> What to produce
The entries are to be reproduced verbatim, with all pictures omitted.

> Dataset excerpts
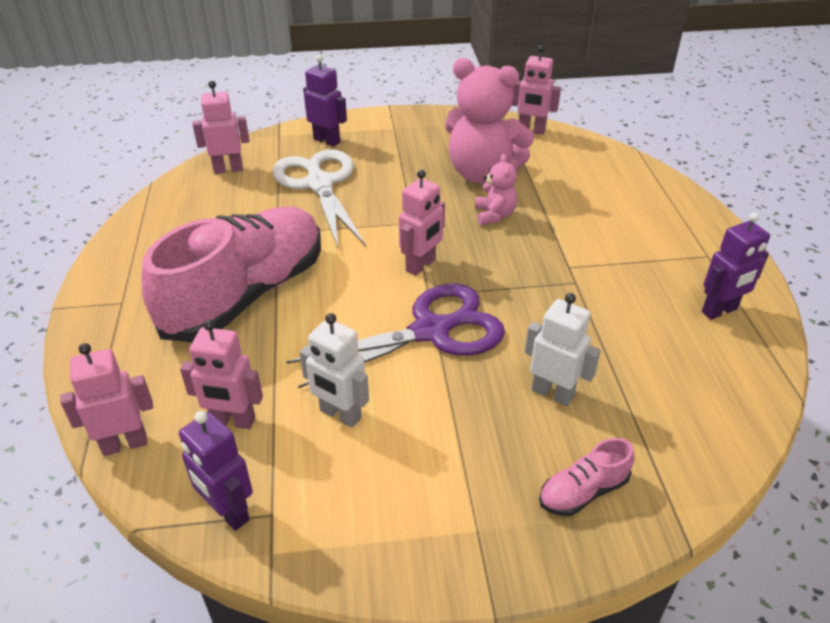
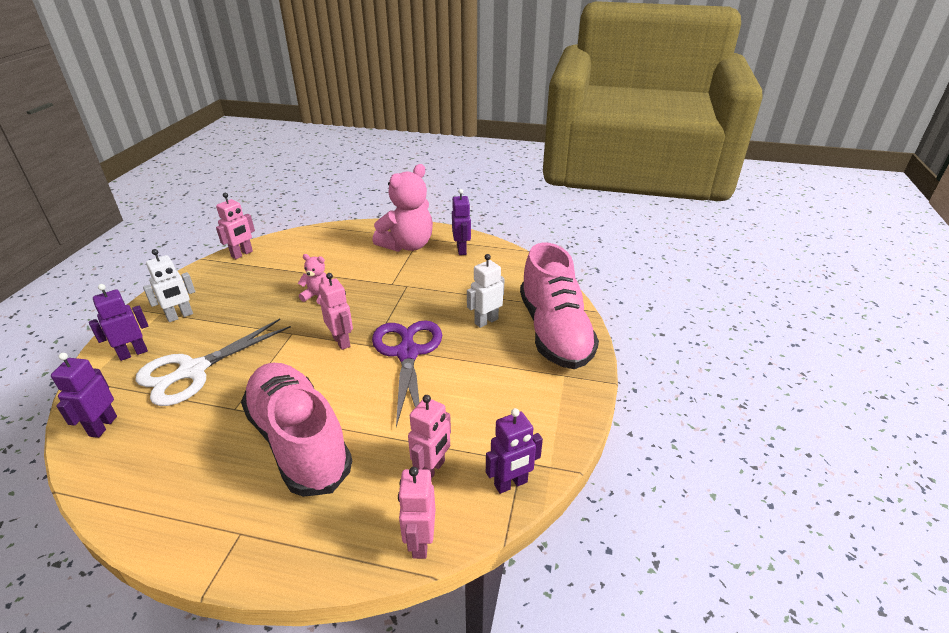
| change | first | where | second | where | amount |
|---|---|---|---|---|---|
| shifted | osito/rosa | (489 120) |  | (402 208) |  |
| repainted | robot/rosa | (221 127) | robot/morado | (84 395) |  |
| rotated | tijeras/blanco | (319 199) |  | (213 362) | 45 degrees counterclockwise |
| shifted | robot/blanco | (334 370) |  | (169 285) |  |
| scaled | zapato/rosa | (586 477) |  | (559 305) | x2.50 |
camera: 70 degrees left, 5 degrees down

> Finished exercise
| change | first | where | second | where | amount |
|---|---|---|---|---|---|
| shifted | osito/rosa | (489 120) |  | (402 208) |  |
| repainted | robot/rosa | (221 127) | robot/morado | (84 395) |  |
| rotated | tijeras/blanco | (319 199) |  | (213 362) | 45 degrees counterclockwise |
| shifted | robot/blanco | (334 370) |  | (169 285) |  |
| scaled | zapato/rosa | (586 477) |  | (559 305) | x2.50 |
camera: 70 degrees left, 5 degrees down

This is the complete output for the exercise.